• _What you have to do_
Which lines of the records contain the word "none"? Show each of them.

• _Data for review_
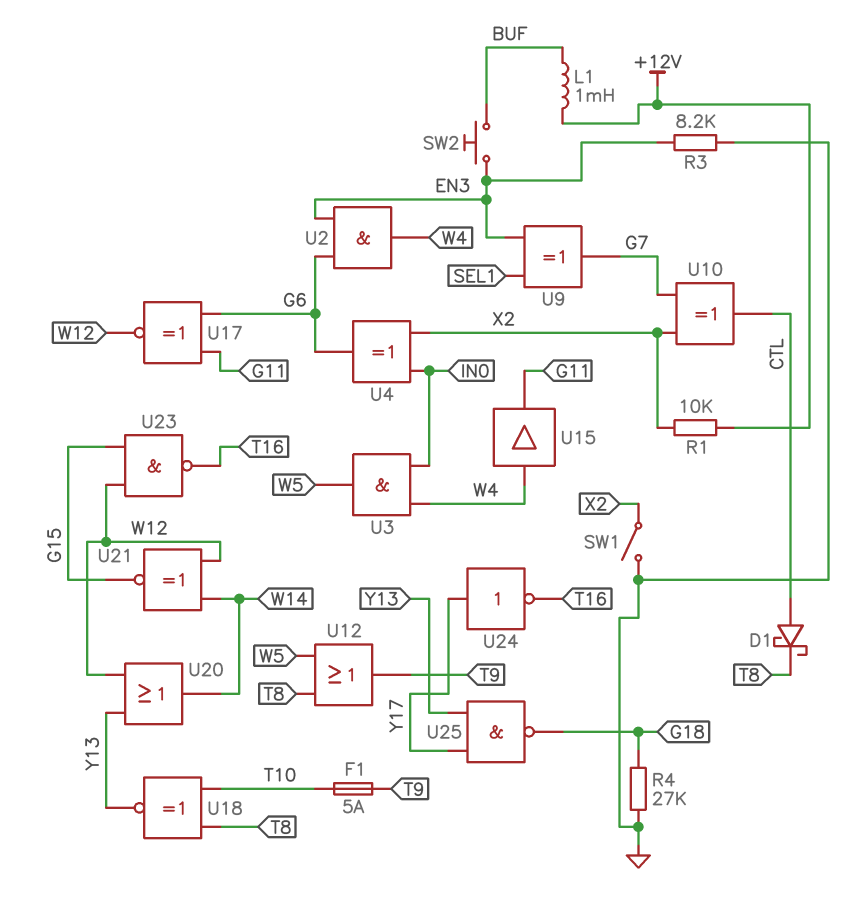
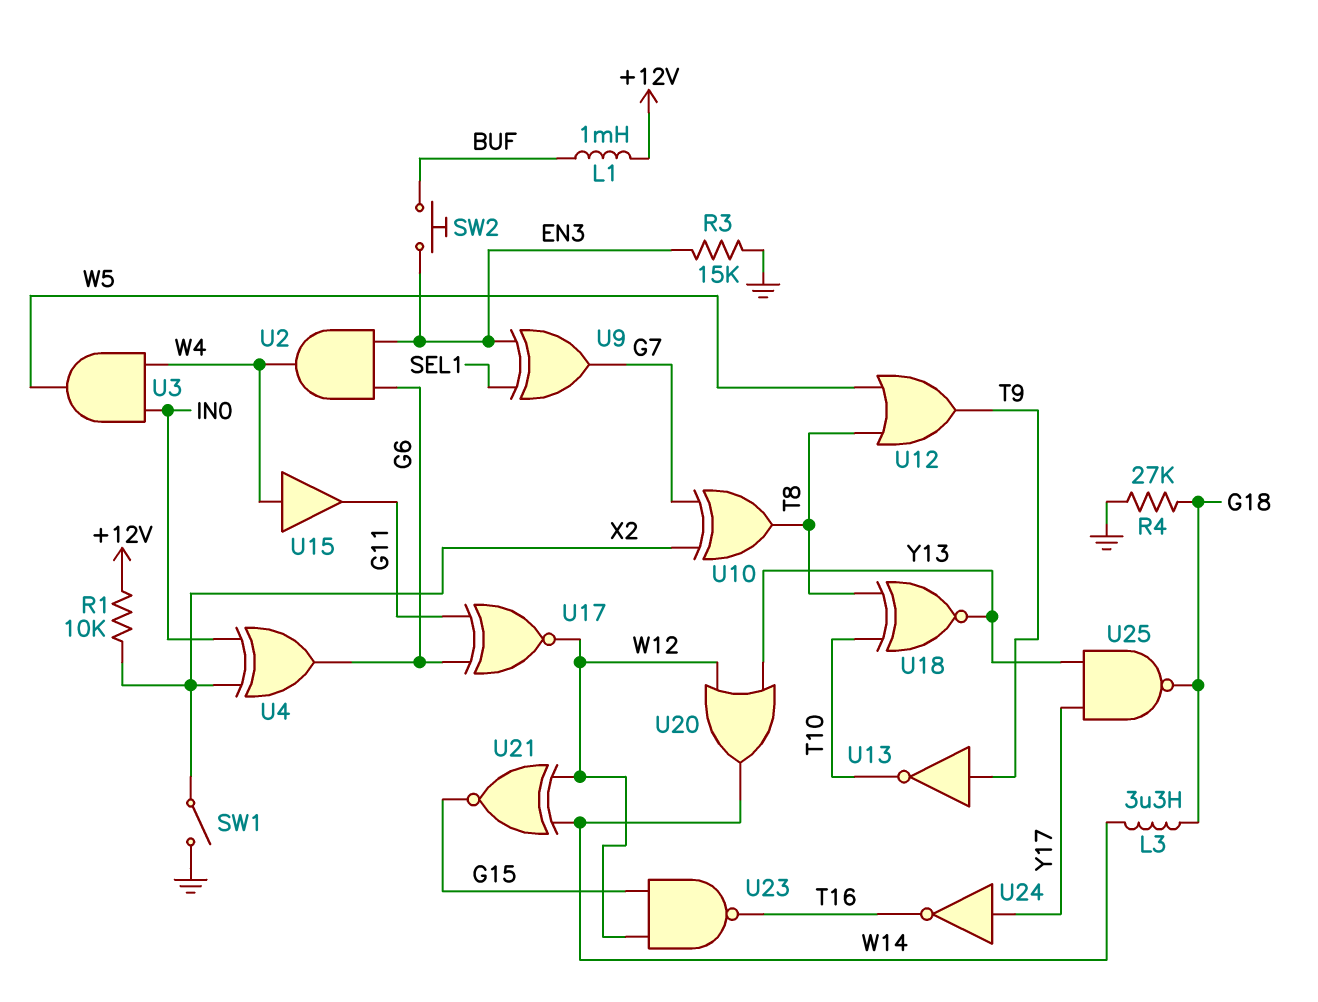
D1: schottky (A CTL, K T8) -> none
F1: 5A (T9, T10) -> none
L3: none -> 3.3uH (G18, W14)
R3: 8.2k (EN3, GND) -> 15k (EN3, GND)
U10: XOR (in G7, in X2, out CTL) -> XOR (in G7, in X2, out T8)
U13: none -> NOT (in T9, out T10)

• _Response below_
D1: schottky (A CTL, K T8) -> none
F1: 5A (T9, T10) -> none
L3: none -> 3.3uH (G18, W14)
U13: none -> NOT (in T9, out T10)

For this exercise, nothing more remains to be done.